## What you are asked to do
Output exactly the lines that run from the line with "purple brick L8:L10" to the end of the material, both ends included, and no other lines.

## Source records

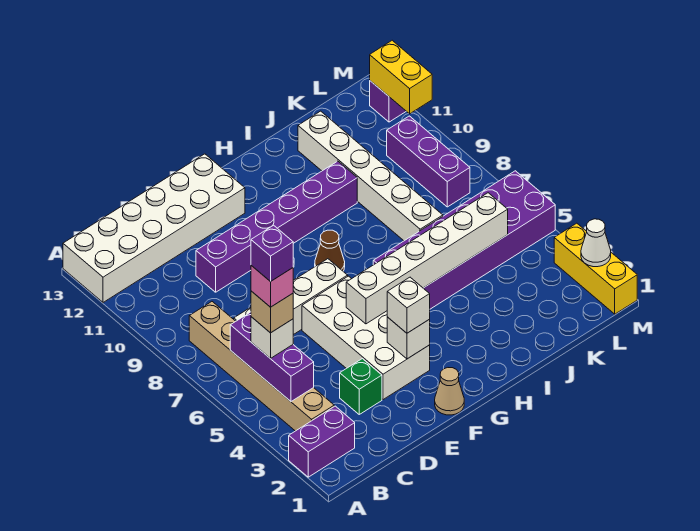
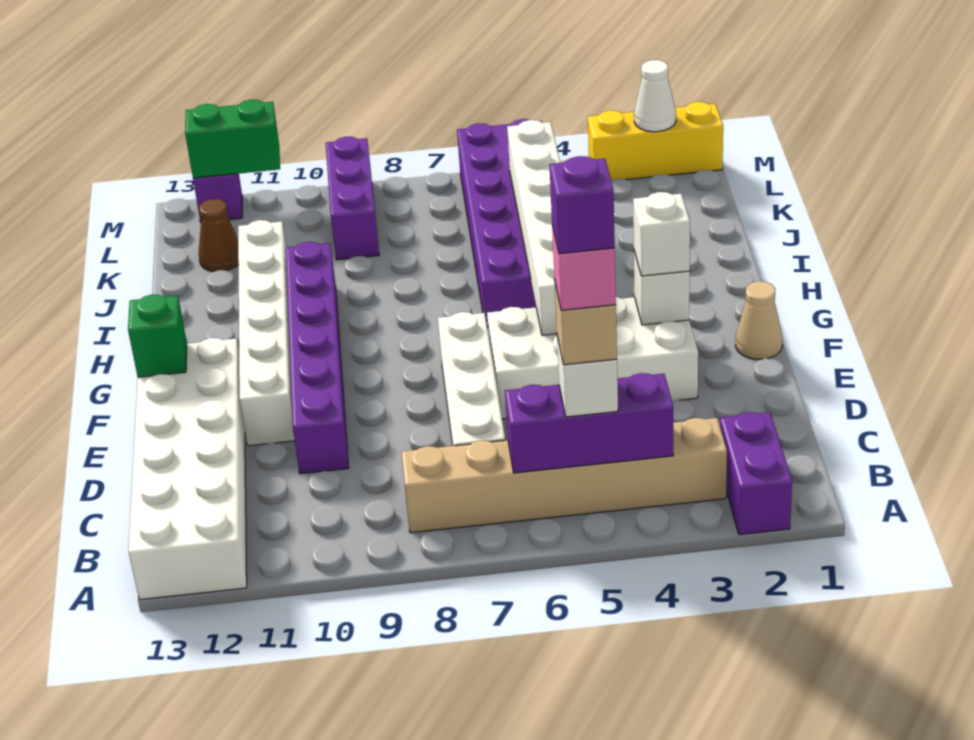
green brick D3 level 1 -> green brick F13 level 2
brown cone G8 level 1 -> brown cone K12 level 1
white brick J7:J12 level 1 -> white brick E11:J11 level 1
purple brick L8:L10 level 1 -> purple brick K9:M9 level 1
yellow brick M11:M12 level 2 -> green brick M11:M12 level 2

## Result
purple brick L8:L10 level 1 -> purple brick K9:M9 level 1
yellow brick M11:M12 level 2 -> green brick M11:M12 level 2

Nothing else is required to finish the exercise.